- Exercise directions -
Find the line with "cyan trapezoid: (276, 496)" in the entries below. Repeat it, every following line, and the line with "red ellipse: (629, 769)", exactly and with nothing added.

- Study material -
==================================================
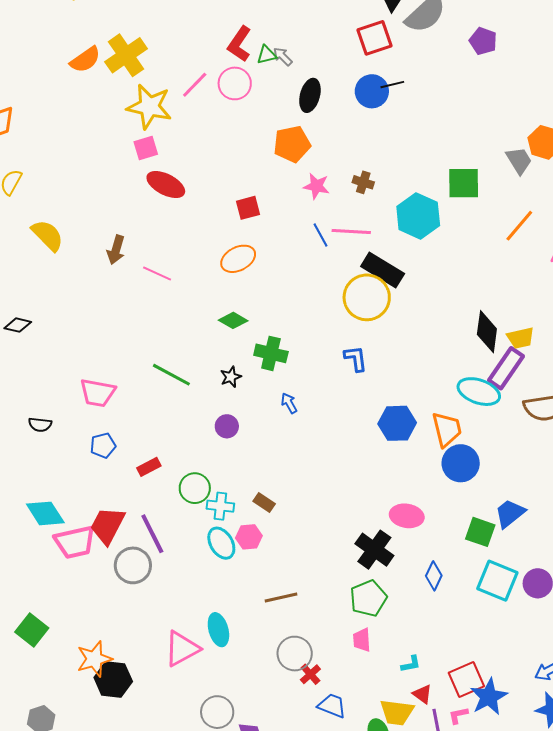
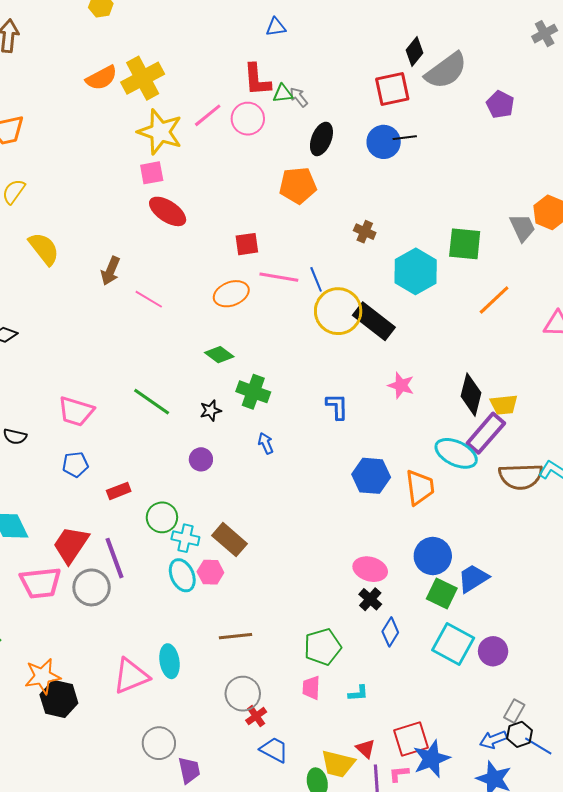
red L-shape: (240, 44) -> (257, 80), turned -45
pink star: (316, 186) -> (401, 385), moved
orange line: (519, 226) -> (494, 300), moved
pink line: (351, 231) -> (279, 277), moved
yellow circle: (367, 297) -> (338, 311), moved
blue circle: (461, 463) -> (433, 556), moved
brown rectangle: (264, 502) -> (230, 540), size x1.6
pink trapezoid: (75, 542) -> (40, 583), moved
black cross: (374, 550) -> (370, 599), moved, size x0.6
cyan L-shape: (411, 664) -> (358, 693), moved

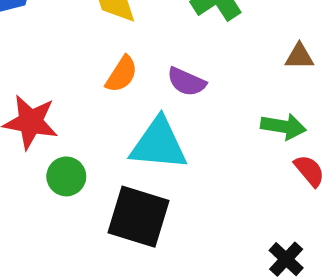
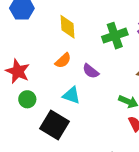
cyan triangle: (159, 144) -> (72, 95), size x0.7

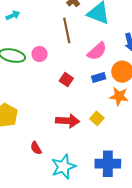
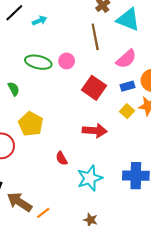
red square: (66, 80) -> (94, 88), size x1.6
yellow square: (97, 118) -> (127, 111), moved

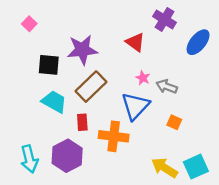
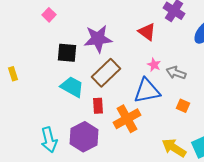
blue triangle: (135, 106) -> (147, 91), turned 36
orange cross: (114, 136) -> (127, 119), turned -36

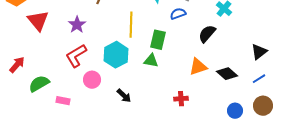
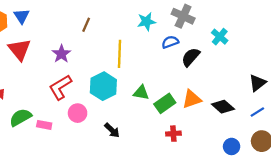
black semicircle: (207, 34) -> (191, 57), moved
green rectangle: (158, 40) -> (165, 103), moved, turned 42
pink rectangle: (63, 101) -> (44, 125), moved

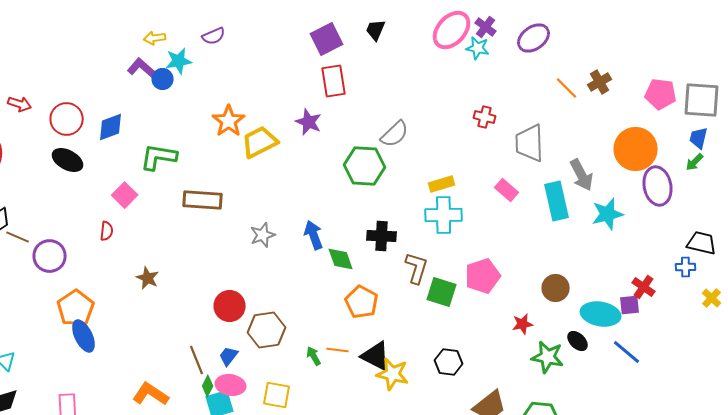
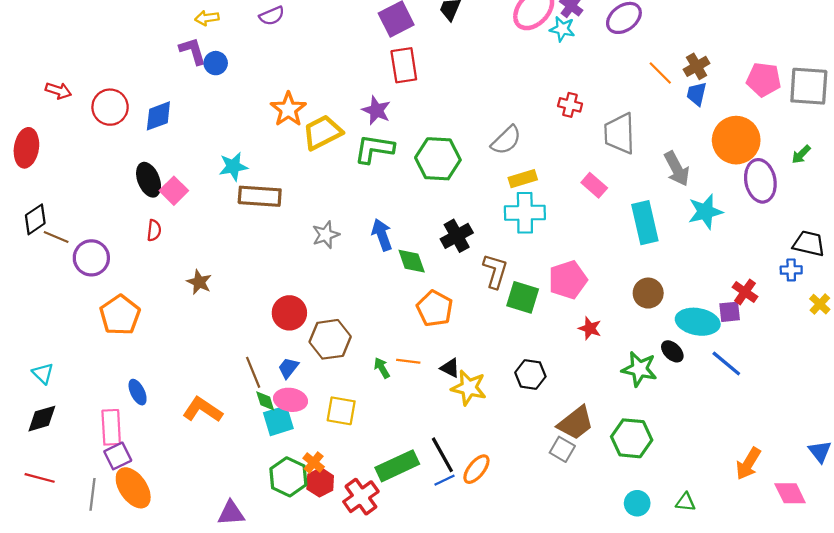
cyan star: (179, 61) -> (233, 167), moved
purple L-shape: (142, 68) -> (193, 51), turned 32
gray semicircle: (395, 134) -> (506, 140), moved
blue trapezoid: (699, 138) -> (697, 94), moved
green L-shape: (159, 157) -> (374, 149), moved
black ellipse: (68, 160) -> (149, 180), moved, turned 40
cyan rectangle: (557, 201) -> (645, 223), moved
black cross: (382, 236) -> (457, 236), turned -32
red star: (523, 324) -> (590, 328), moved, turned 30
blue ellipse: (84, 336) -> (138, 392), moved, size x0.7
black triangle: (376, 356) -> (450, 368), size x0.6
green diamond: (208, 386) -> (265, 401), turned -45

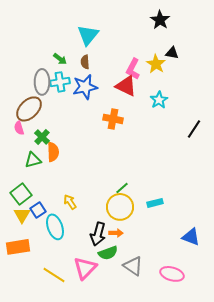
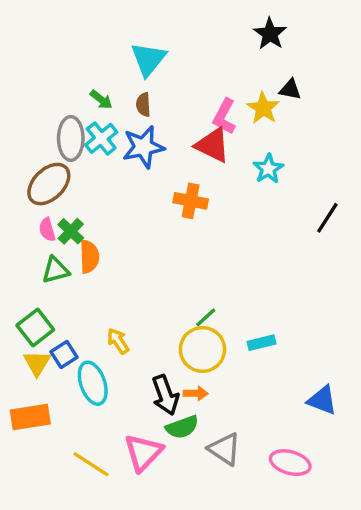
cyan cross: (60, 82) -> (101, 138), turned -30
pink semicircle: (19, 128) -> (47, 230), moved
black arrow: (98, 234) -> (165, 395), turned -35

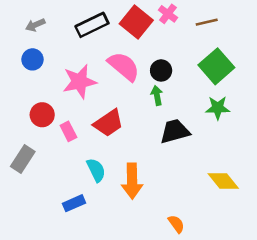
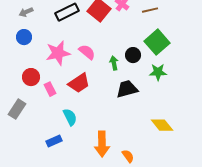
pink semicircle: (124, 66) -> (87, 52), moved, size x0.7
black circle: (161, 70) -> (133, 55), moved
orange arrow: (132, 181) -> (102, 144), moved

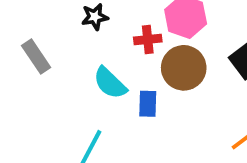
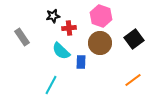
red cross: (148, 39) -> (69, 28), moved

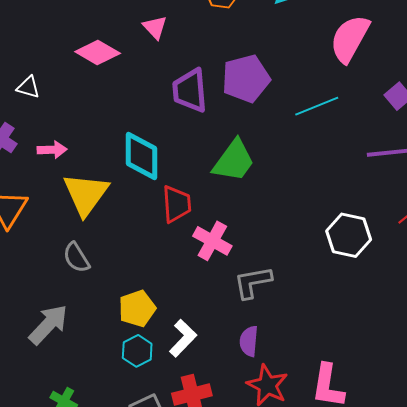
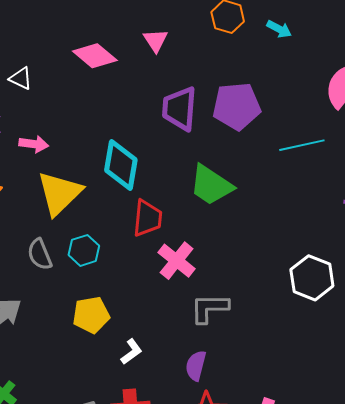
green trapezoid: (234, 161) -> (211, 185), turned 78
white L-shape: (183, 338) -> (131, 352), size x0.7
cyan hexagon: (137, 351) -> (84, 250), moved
==================================================
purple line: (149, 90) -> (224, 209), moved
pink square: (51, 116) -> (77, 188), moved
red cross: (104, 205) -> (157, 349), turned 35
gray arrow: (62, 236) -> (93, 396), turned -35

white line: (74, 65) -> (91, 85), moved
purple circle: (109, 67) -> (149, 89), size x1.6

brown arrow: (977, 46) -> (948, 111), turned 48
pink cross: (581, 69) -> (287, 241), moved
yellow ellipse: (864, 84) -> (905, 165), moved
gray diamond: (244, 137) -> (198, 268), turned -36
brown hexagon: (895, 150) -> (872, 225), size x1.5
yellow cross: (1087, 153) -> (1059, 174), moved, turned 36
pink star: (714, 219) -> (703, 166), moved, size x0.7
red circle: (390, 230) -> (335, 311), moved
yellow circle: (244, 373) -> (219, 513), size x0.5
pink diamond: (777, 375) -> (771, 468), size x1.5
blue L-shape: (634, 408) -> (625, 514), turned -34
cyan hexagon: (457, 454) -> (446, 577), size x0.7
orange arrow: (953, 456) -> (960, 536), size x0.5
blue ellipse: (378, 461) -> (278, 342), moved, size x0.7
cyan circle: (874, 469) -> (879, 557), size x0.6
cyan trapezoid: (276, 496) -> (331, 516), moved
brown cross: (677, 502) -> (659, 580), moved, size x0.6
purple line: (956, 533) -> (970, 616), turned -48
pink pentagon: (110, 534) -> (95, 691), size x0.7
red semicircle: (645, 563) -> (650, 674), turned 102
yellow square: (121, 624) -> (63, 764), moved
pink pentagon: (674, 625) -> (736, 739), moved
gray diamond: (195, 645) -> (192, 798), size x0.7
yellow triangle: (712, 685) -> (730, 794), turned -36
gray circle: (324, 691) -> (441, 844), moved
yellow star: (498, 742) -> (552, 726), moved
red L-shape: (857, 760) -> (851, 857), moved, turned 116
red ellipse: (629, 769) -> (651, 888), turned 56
==================================================
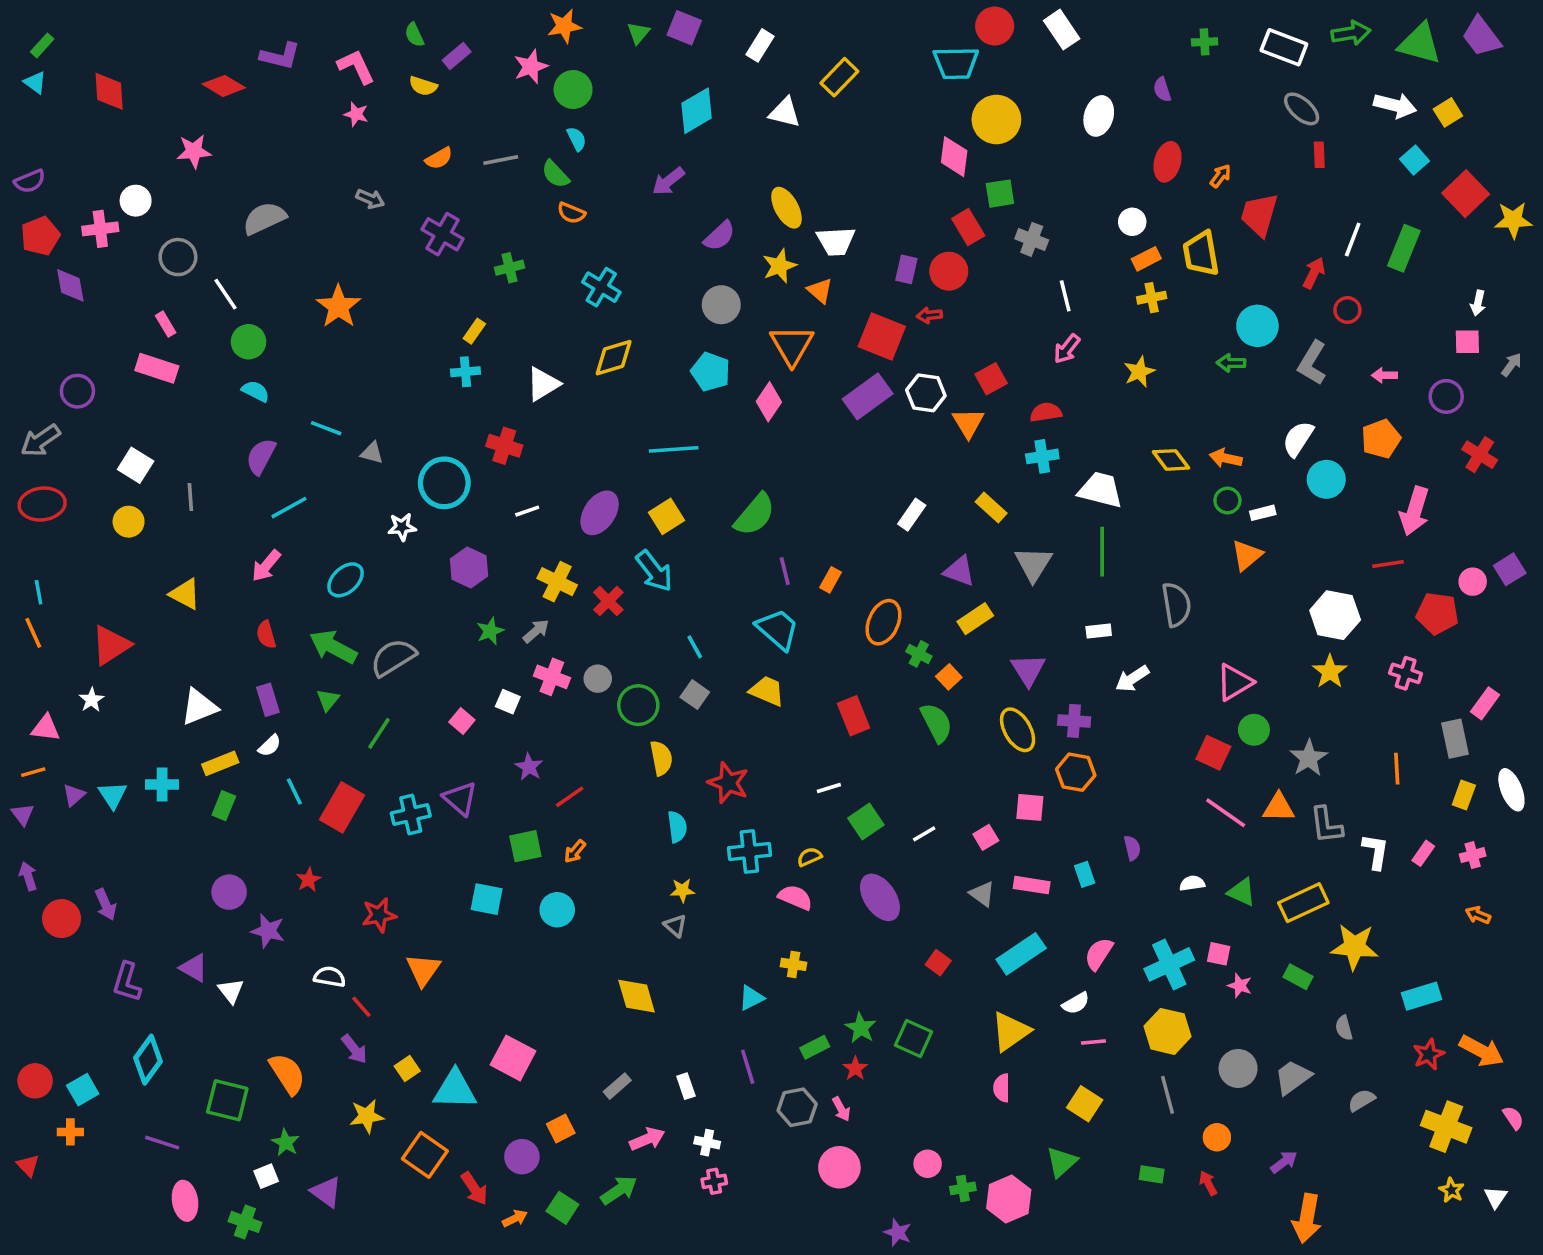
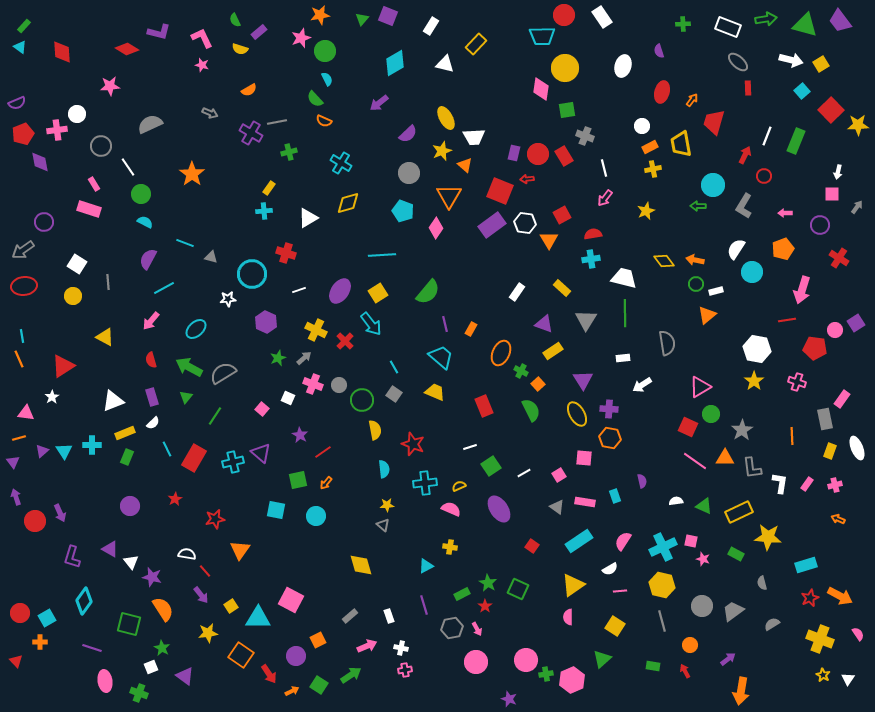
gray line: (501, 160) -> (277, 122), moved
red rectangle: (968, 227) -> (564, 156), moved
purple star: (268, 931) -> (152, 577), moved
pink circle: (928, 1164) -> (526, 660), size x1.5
==================================================
- Exercise response -
cyan trapezoid: (276, 496) -> (331, 516), moved
brown cross: (677, 502) -> (659, 580), moved, size x0.6
purple line: (956, 533) -> (970, 616), turned -48
pink pentagon: (110, 534) -> (95, 691), size x0.7
red semicircle: (645, 563) -> (650, 674), turned 102
yellow square: (121, 624) -> (63, 764), moved
pink pentagon: (674, 625) -> (736, 739), moved
gray diamond: (195, 645) -> (192, 798), size x0.7
yellow triangle: (712, 685) -> (730, 794), turned -36
gray circle: (324, 691) -> (441, 844), moved
yellow star: (498, 742) -> (552, 726), moved
red L-shape: (857, 760) -> (851, 857), moved, turned 116
red ellipse: (629, 769) -> (651, 888), turned 56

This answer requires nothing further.